◆ **Instructions for the task**:
Here are some records; return them all exactly.

===== The records

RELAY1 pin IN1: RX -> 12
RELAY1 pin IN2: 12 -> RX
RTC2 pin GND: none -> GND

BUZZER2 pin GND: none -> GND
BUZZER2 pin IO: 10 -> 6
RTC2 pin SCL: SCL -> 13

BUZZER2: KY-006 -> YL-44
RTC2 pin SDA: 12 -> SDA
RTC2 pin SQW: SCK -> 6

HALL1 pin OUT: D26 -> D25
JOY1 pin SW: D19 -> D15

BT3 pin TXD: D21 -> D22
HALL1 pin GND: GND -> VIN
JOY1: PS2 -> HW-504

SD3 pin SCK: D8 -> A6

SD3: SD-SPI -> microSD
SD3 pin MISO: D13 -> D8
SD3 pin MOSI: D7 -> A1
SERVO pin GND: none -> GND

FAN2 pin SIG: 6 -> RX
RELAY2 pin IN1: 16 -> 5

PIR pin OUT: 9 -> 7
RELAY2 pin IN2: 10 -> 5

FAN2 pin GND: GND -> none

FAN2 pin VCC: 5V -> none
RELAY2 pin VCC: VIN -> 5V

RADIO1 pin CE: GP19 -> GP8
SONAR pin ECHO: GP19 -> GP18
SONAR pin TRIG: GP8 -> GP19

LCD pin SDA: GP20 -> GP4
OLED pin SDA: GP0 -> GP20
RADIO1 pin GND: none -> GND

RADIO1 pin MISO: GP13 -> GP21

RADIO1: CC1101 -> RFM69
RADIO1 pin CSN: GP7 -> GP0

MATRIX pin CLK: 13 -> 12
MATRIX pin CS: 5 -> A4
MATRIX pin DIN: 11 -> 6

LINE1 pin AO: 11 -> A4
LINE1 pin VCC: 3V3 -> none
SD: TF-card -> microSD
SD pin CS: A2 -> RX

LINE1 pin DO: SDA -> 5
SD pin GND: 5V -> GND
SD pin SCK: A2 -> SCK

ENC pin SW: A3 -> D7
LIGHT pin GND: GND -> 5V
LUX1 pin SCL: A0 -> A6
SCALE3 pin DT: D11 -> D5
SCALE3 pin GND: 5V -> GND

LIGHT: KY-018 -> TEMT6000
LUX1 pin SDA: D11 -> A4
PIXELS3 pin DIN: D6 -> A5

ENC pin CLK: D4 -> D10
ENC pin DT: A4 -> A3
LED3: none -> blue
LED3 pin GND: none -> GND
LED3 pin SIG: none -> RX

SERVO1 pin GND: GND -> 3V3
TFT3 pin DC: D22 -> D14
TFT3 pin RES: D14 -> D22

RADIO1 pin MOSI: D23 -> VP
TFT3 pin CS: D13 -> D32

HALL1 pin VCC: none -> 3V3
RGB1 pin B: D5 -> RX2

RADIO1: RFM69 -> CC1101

==========

◆ **Response for this exercise**:
RELAY1 pin IN1: RX -> 12
RELAY1 pin IN2: 12 -> RX
RTC2 pin GND: none -> GND

BUZZER2 pin GND: none -> GND
BUZZER2 pin IO: 10 -> 6
RTC2 pin SCL: SCL -> 13

BUZZER2: KY-006 -> YL-44
RTC2 pin SDA: 12 -> SDA
RTC2 pin SQW: SCK -> 6

HALL1 pin OUT: D26 -> D25
JOY1 pin SW: D19 -> D15

BT3 pin TXD: D21 -> D22
HALL1 pin GND: GND -> VIN
JOY1: PS2 -> HW-504

SD3 pin SCK: D8 -> A6

SD3: SD-SPI -> microSD
SD3 pin MISO: D13 -> D8
SD3 pin MOSI: D7 -> A1
SERVO pin GND: none -> GND

FAN2 pin SIG: 6 -> RX
RELAY2 pin IN1: 16 -> 5

PIR pin OUT: 9 -> 7
RELAY2 pin IN2: 10 -> 5

FAN2 pin GND: GND -> none

FAN2 pin VCC: 5V -> none
RELAY2 pin VCC: VIN -> 5V

RADIO1 pin CE: GP19 -> GP8
SONAR pin ECHO: GP19 -> GP18
SONAR pin TRIG: GP8 -> GP19

LCD pin SDA: GP20 -> GP4
OLED pin SDA: GP0 -> GP20
RADIO1 pin GND: none -> GND

RADIO1 pin MISO: GP13 -> GP21

RADIO1: CC1101 -> RFM69
RADIO1 pin CSN: GP7 -> GP0

MATRIX pin CLK: 13 -> 12
MATRIX pin CS: 5 -> A4
MATRIX pin DIN: 11 -> 6

LINE1 pin AO: 11 -> A4
LINE1 pin VCC: 3V3 -> none
SD: TF-card -> microSD
SD pin CS: A2 -> RX

LINE1 pin DO: SDA -> 5
SD pin GND: 5V -> GND
SD pin SCK: A2 -> SCK

ENC pin SW: A3 -> D7
LIGHT pin GND: GND -> 5V
LUX1 pin SCL: A0 -> A6
SCALE3 pin DT: D11 -> D5
SCALE3 pin GND: 5V -> GND

LIGHT: KY-018 -> TEMT6000
LUX1 pin SDA: D11 -> A4
PIXELS3 pin DIN: D6 -> A5

ENC pin CLK: D4 -> D10
ENC pin DT: A4 -> A3
LED3: none -> blue
LED3 pin GND: none -> GND
LED3 pin SIG: none -> RX

SERVO1 pin GND: GND -> 3V3
TFT3 pin DC: D22 -> D14
TFT3 pin RES: D14 -> D22

RADIO1 pin MOSI: D23 -> VP
TFT3 pin CS: D13 -> D32

HALL1 pin VCC: none -> 3V3
RGB1 pin B: D5 -> RX2

RADIO1: RFM69 -> CC1101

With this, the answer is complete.